Work to be completed
Here, set down only the lines between the line that contains "R103: 22k (3V3, N_32) -> 20k (3V3, N_32)" and the final line of the material, both included, exactly as written. Skip the pictures.

Listed entries
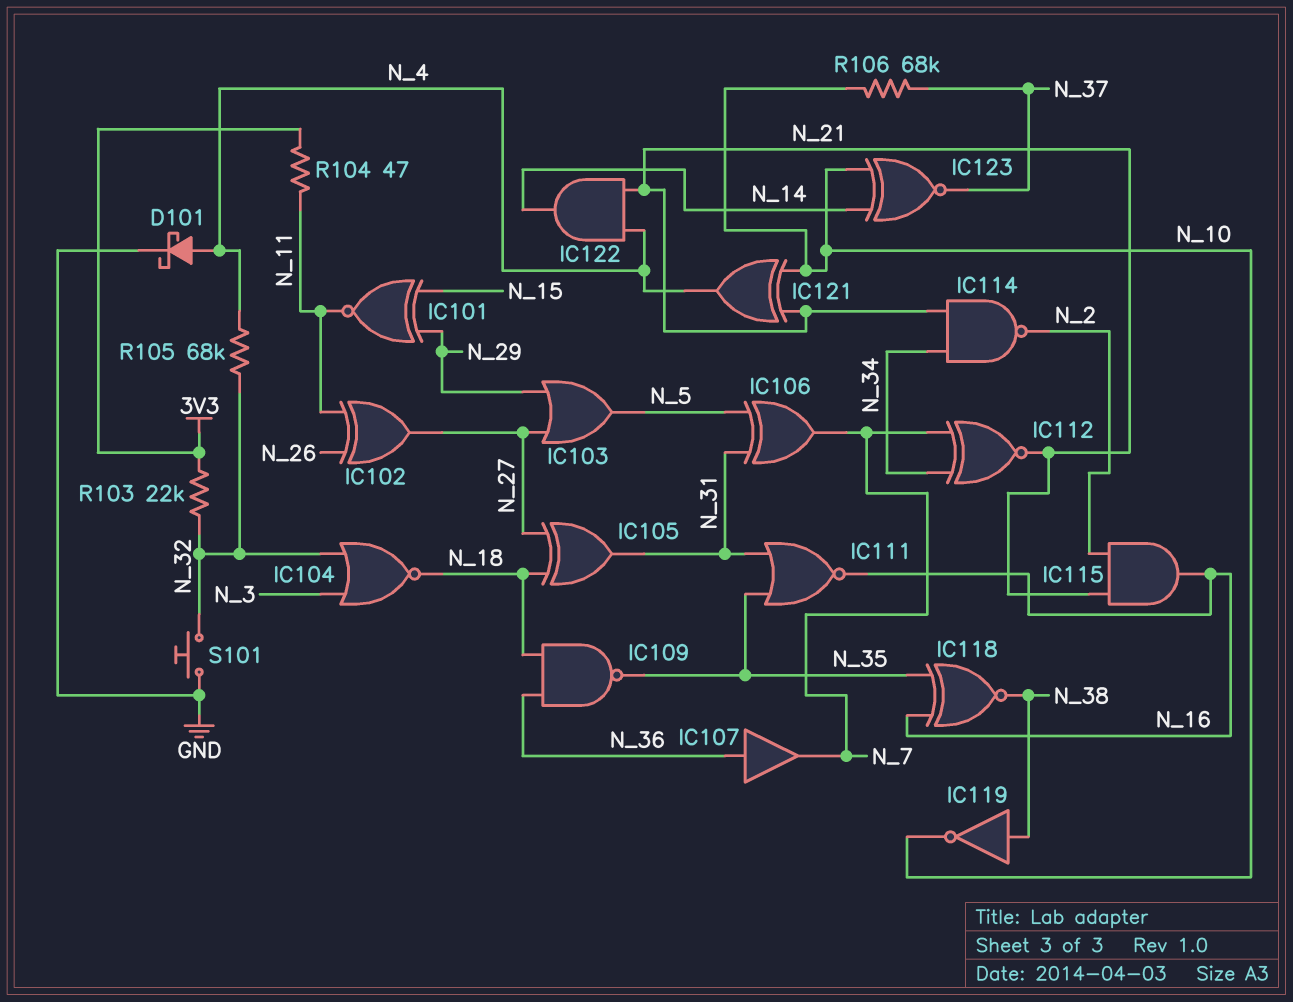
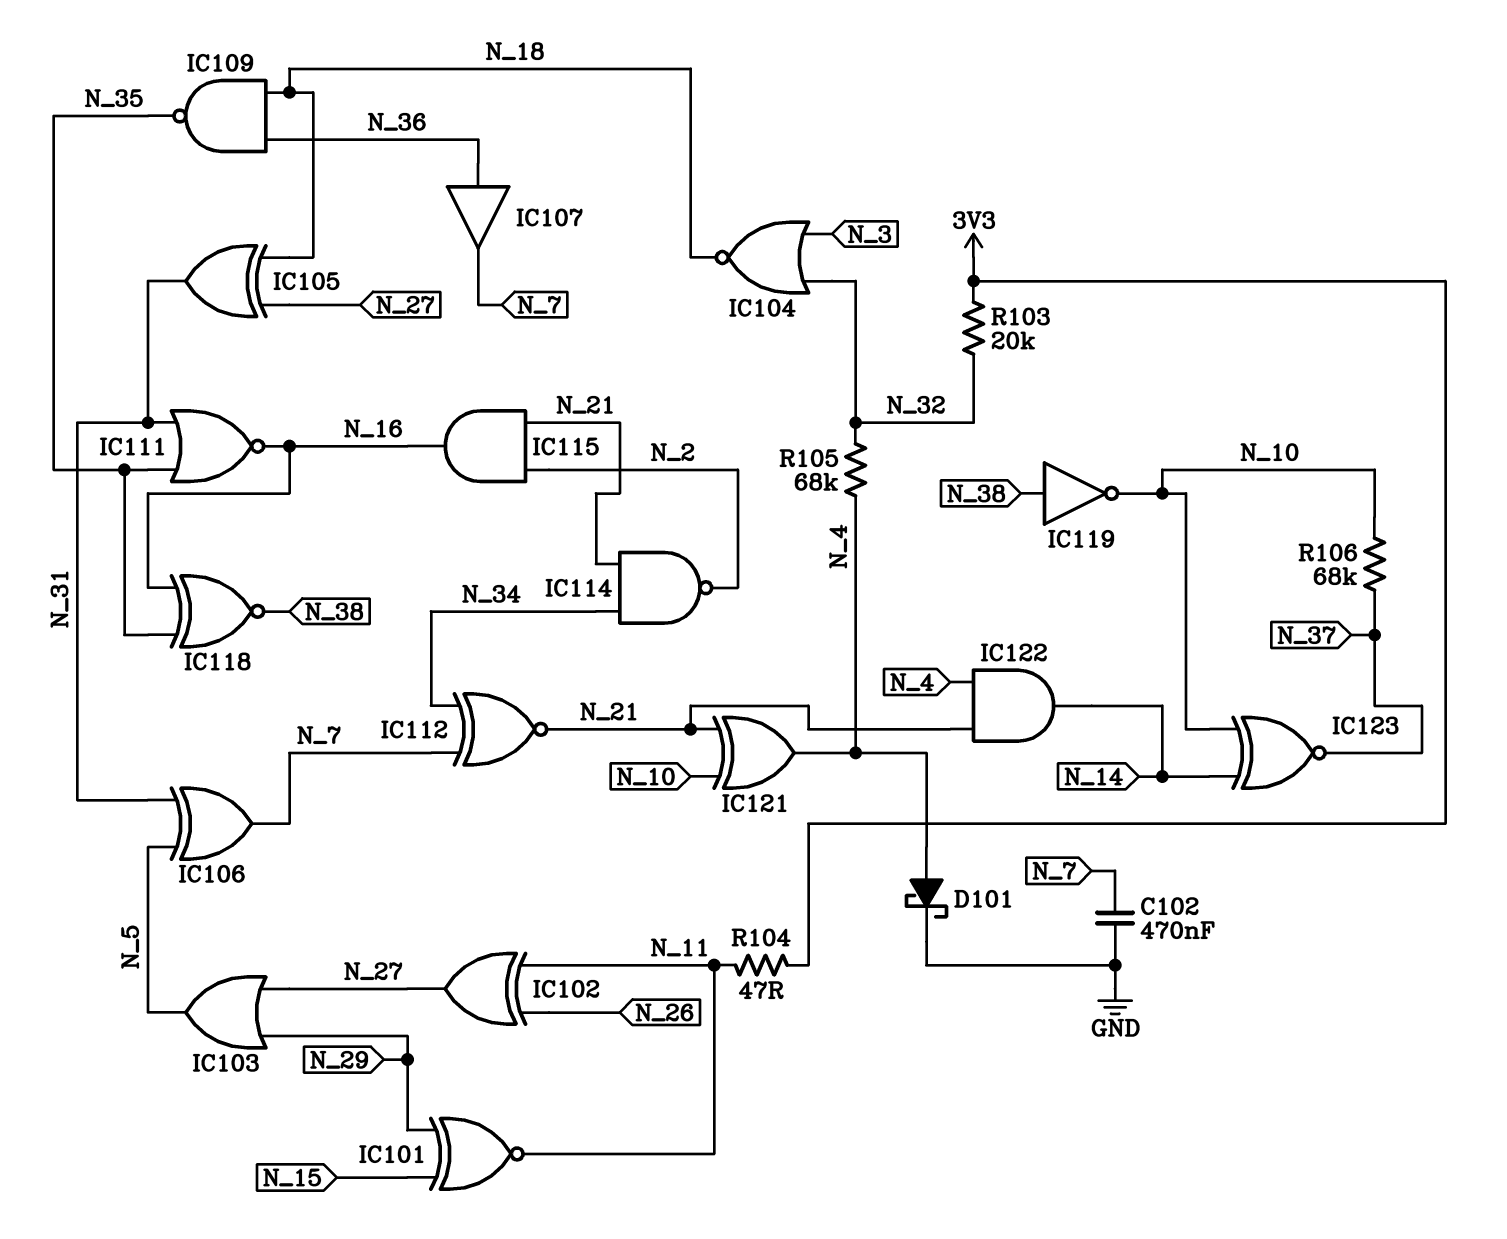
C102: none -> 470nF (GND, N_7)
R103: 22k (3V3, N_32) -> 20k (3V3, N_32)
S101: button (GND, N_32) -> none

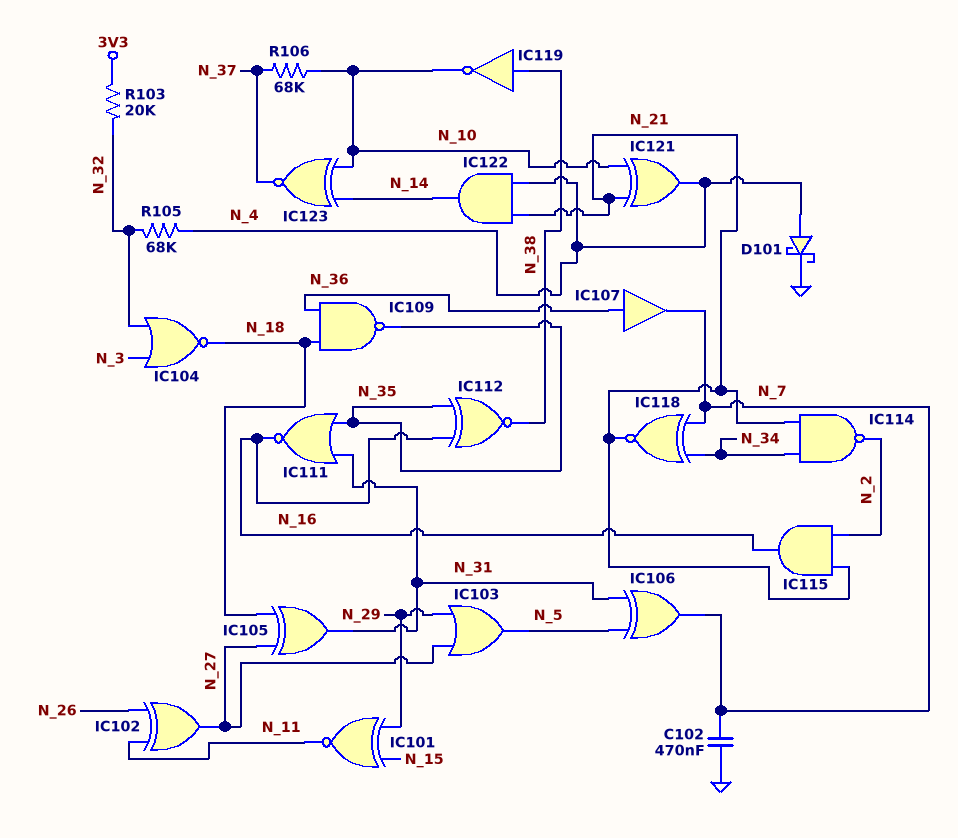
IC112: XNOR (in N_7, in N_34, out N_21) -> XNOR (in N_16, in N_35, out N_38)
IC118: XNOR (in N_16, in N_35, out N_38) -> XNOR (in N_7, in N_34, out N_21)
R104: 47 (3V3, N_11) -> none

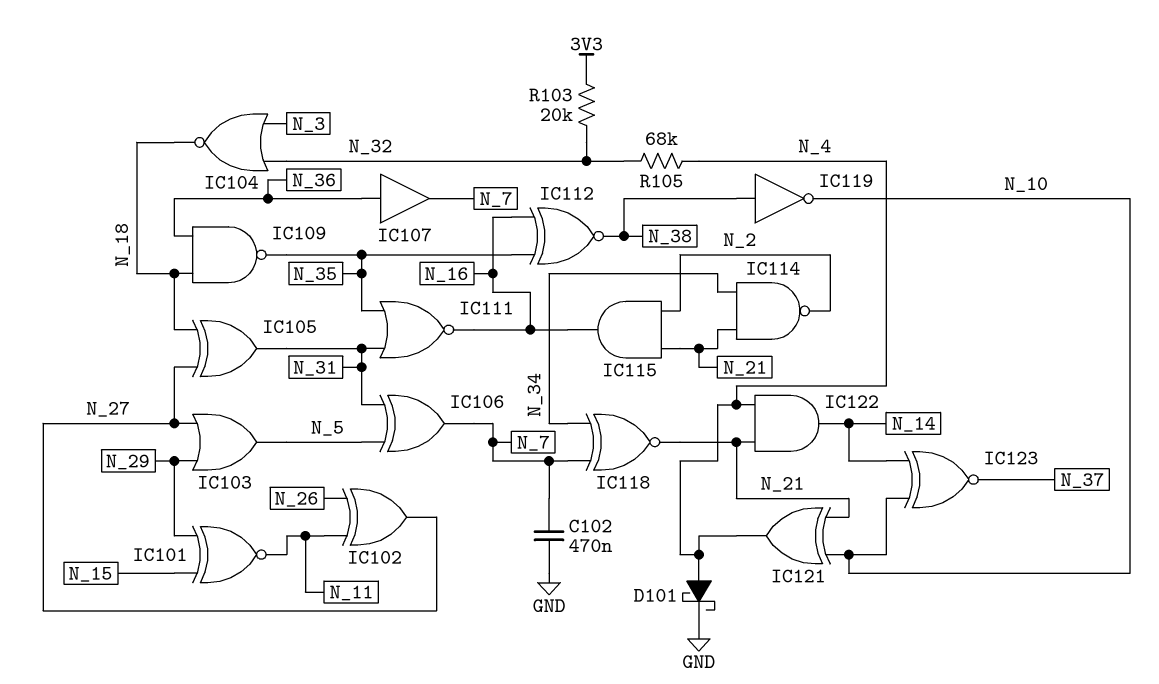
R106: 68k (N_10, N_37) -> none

Written solution
R103: 22k (3V3, N_32) -> 20k (3V3, N_32)
S101: button (GND, N_32) -> none

IC112: XNOR (in N_7, in N_34, out N_21) -> XNOR (in N_16, in N_35, out N_38)
IC118: XNOR (in N_16, in N_35, out N_38) -> XNOR (in N_7, in N_34, out N_21)
R104: 47 (3V3, N_11) -> none

R106: 68k (N_10, N_37) -> none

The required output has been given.